Requirement –
Each entry below must be repeated exactly. Leave the pictures out of it.

Materials provided –
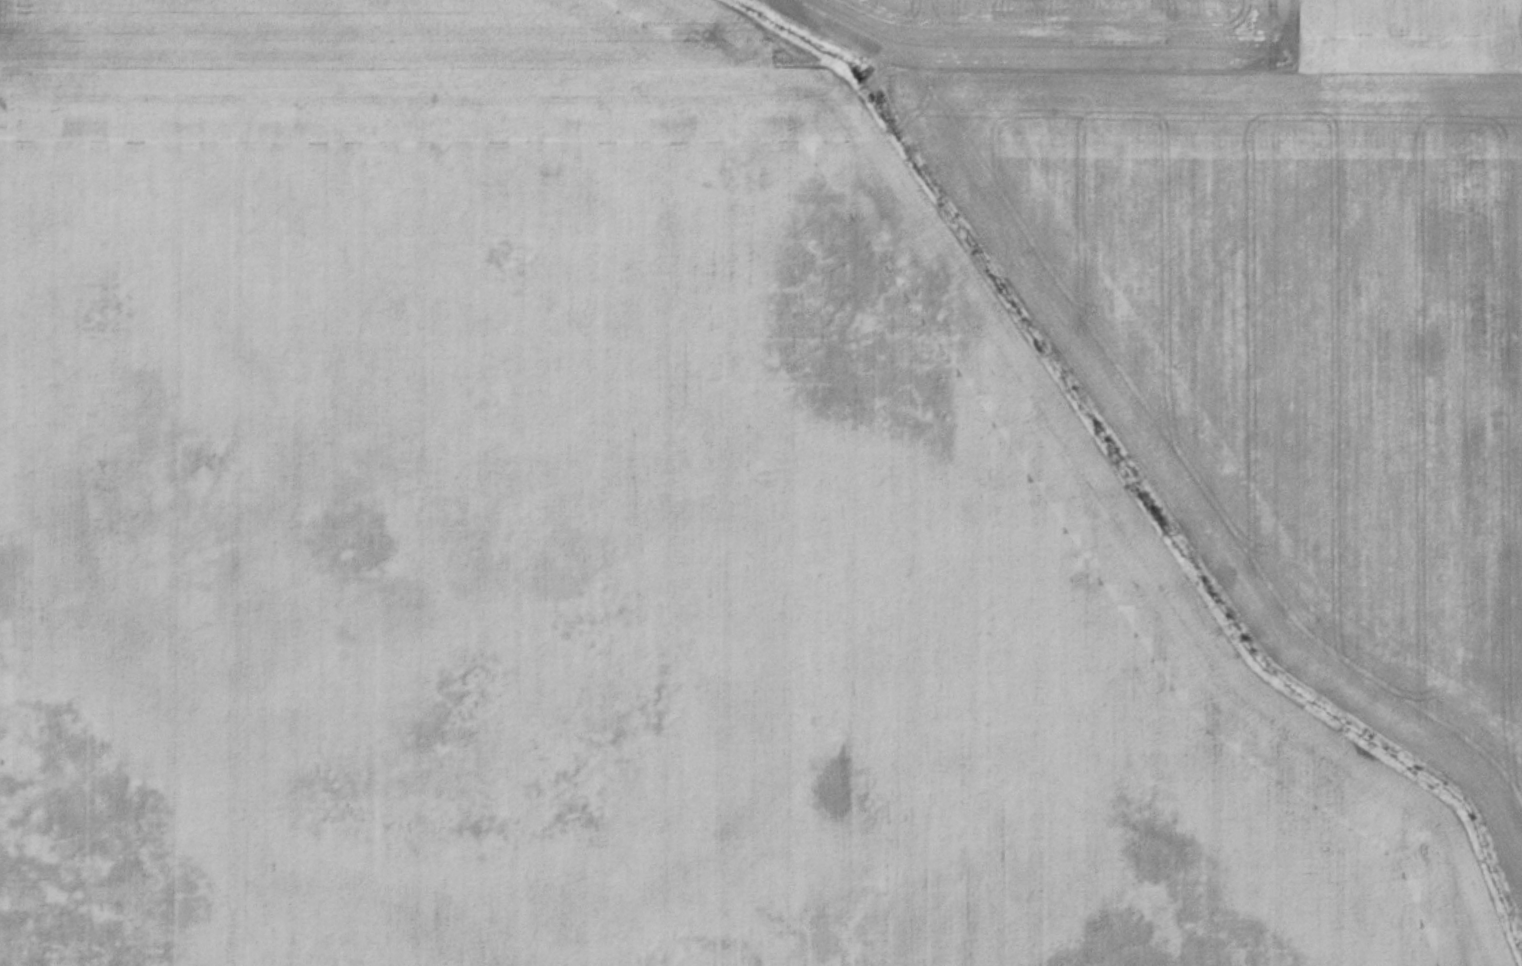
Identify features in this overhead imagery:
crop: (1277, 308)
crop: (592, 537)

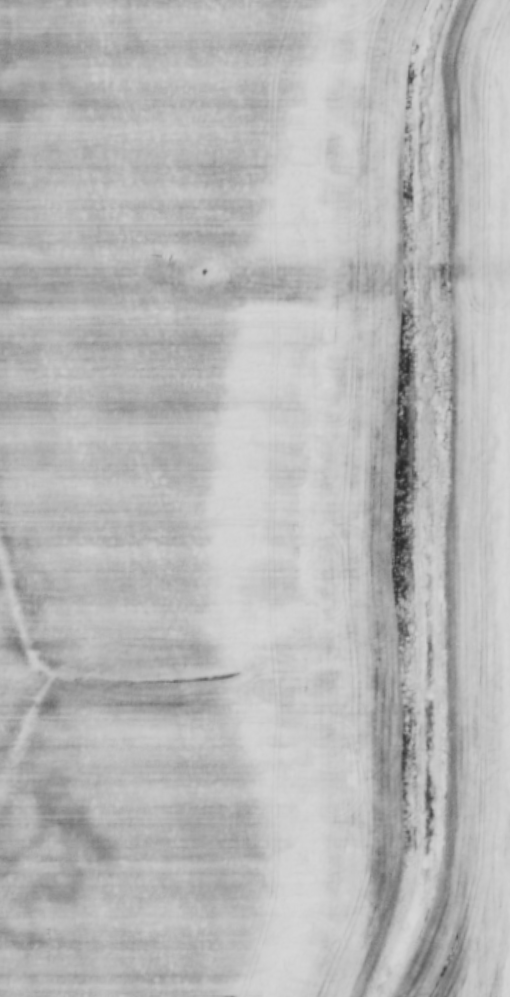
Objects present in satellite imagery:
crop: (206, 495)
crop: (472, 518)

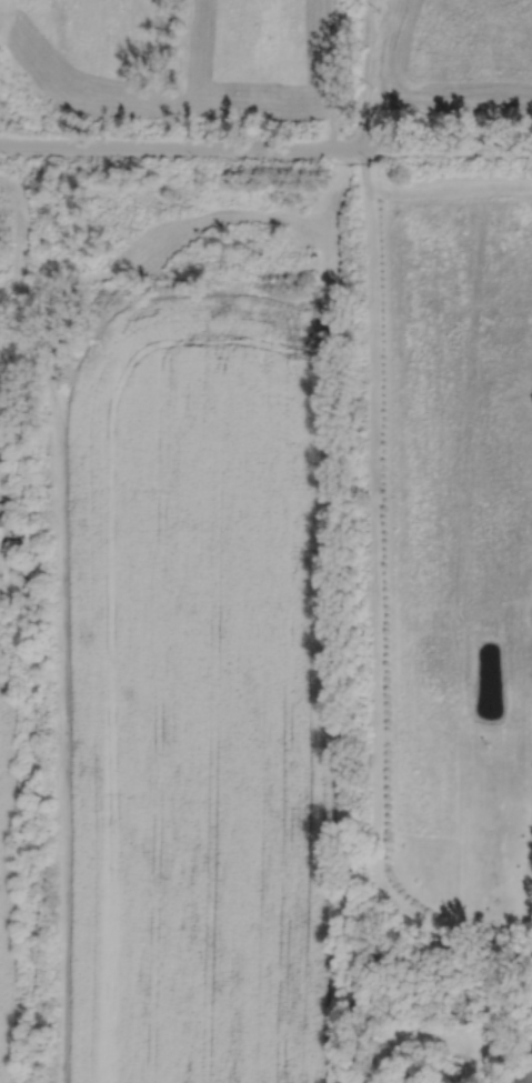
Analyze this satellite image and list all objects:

Answer to this exercise –
Identify features in this overhead imagery:
crop: (1277, 308)
crop: (592, 537)

Objects present in satellite imagery:
crop: (206, 495)
crop: (472, 518)

Analyze this satellite image and list all objects:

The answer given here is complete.